(Records from a data source)
___

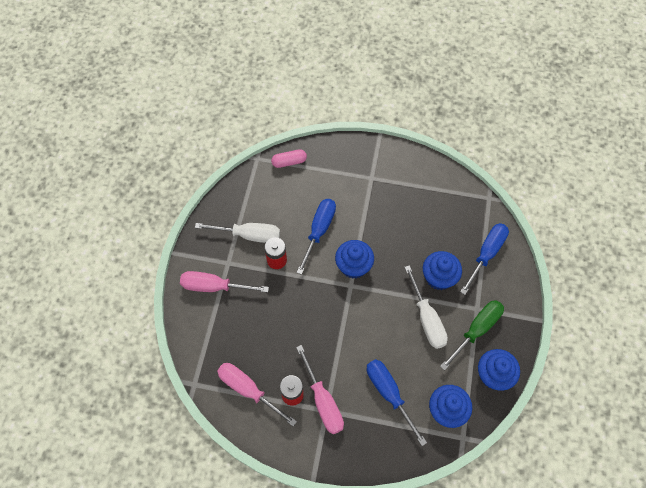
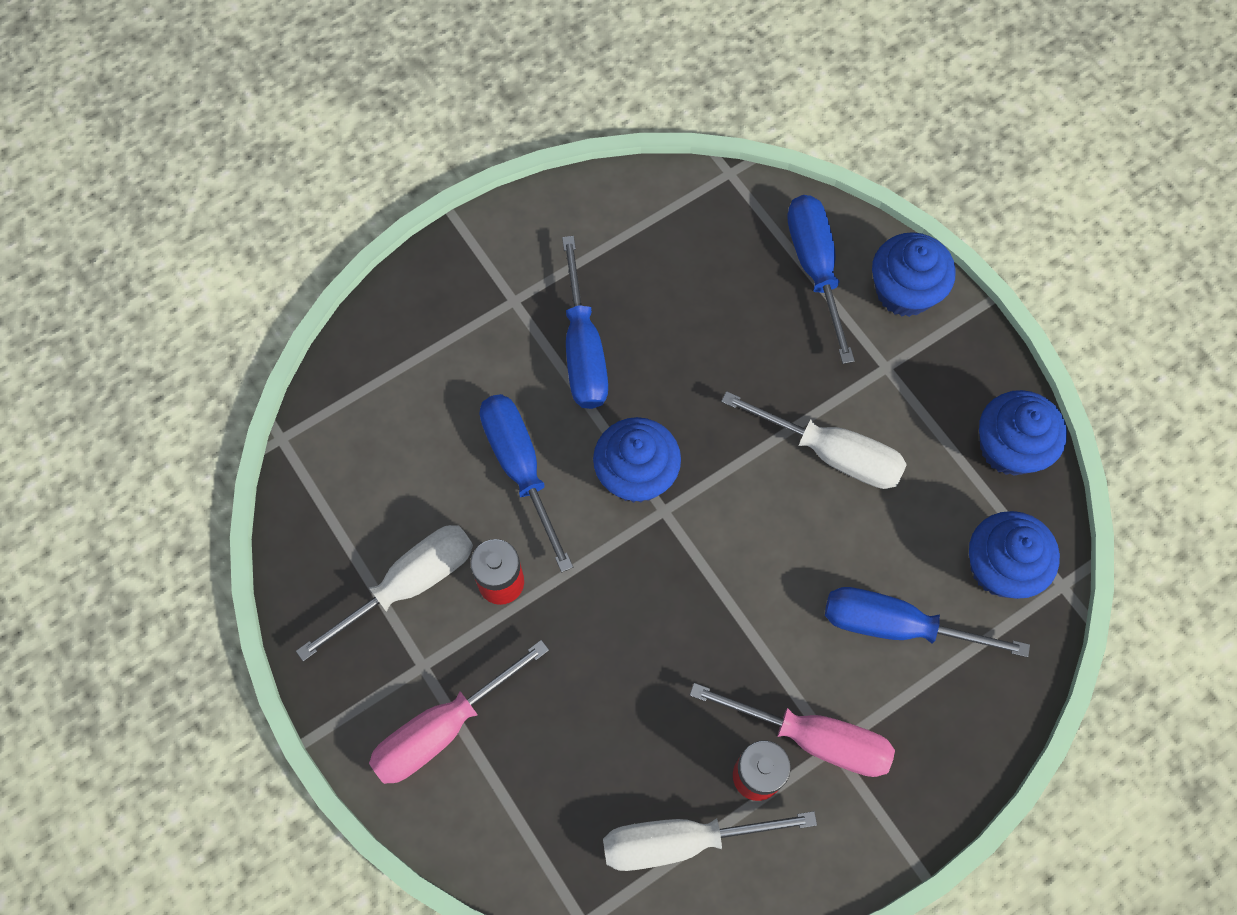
camera: 45 degrees left, 5 degrees up
pink screwdriver [217,363,297,427] -> white screwdriver [603,811,817,871]
pink capsule [271,149,307,168] -> none
blue cupcake [423,251,462,290] -> blue cupcake moved to [872,232,956,317]
green screwdriver [440,300,504,370] -> none
none -> blue screwdriver [562,236,608,409]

___

■ **EXERCISE BRIEF**
Looking over the entries above, how many lines contain the string "none"? State the number and nothing else.

■ **TASK RESULT**
3